Your goal: Quote all lines below exactly. Images stay out.

++++ Extracted entries ++++

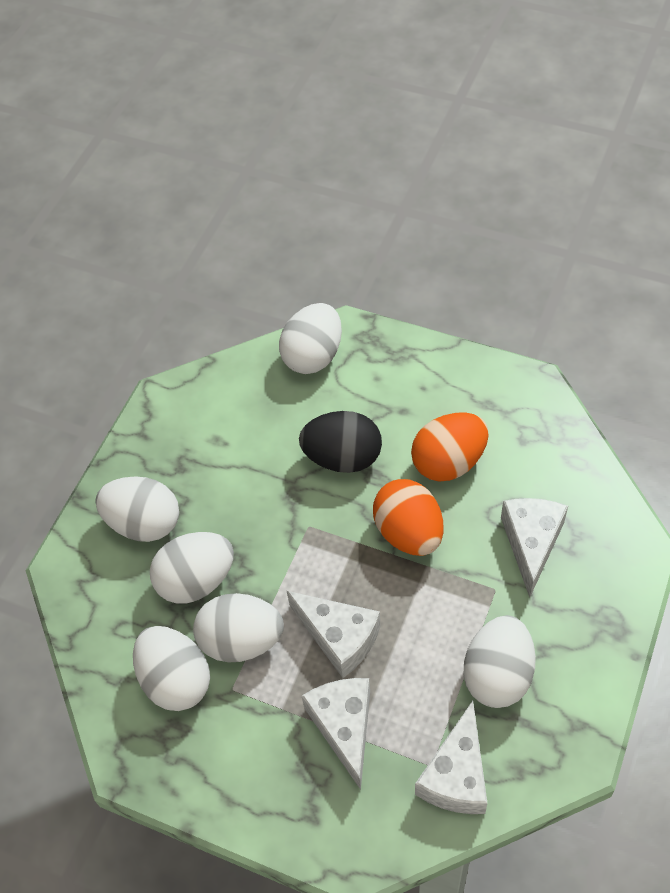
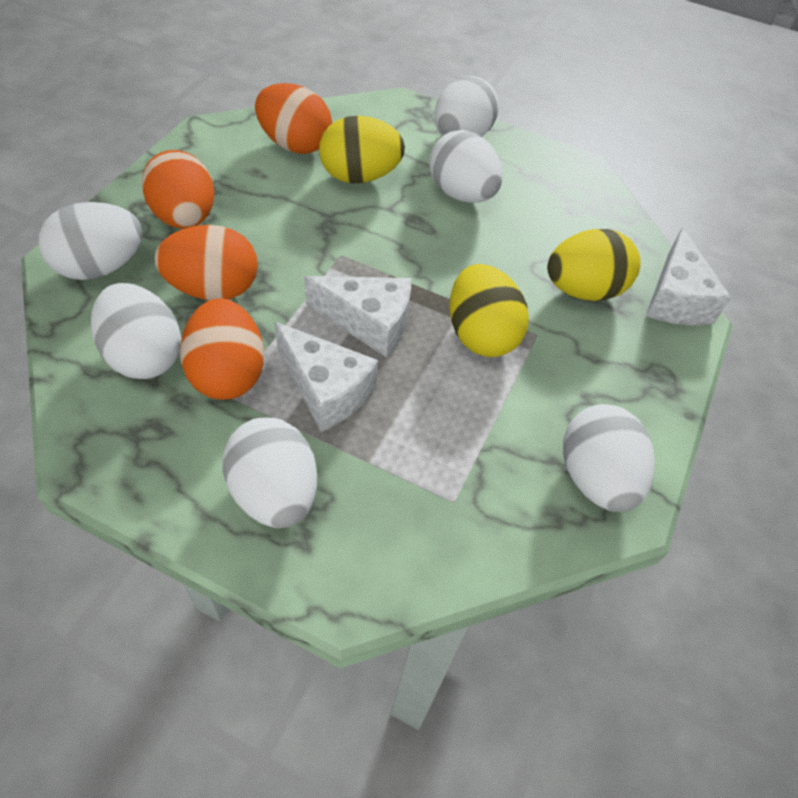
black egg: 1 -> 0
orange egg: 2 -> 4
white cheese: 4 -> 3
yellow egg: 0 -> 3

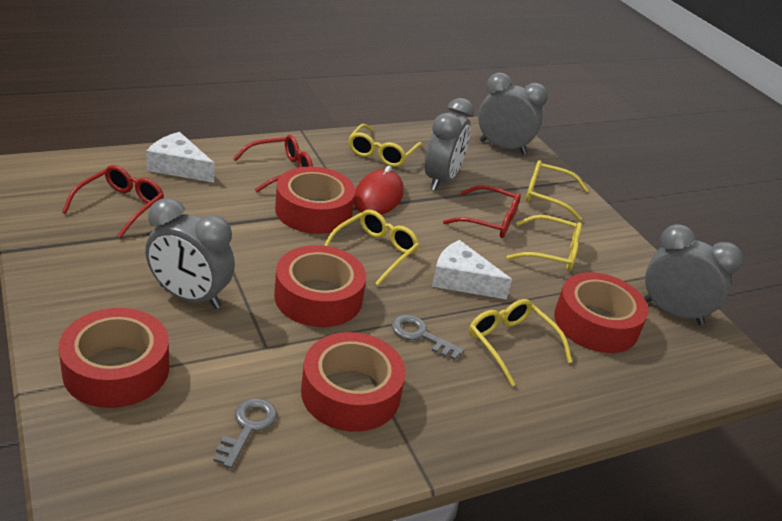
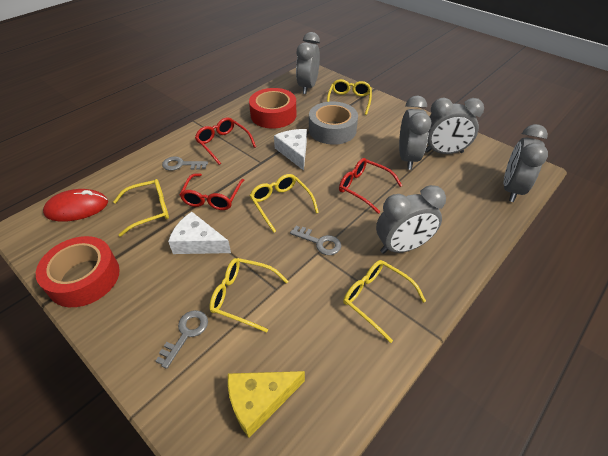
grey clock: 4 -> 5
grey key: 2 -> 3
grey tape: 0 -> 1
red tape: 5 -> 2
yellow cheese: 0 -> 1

++++

Result for this exercise:
black egg: 1 -> 0
orange egg: 2 -> 4
white cheese: 4 -> 3
yellow egg: 0 -> 3

grey clock: 4 -> 5
grey key: 2 -> 3
grey tape: 0 -> 1
red tape: 5 -> 2
yellow cheese: 0 -> 1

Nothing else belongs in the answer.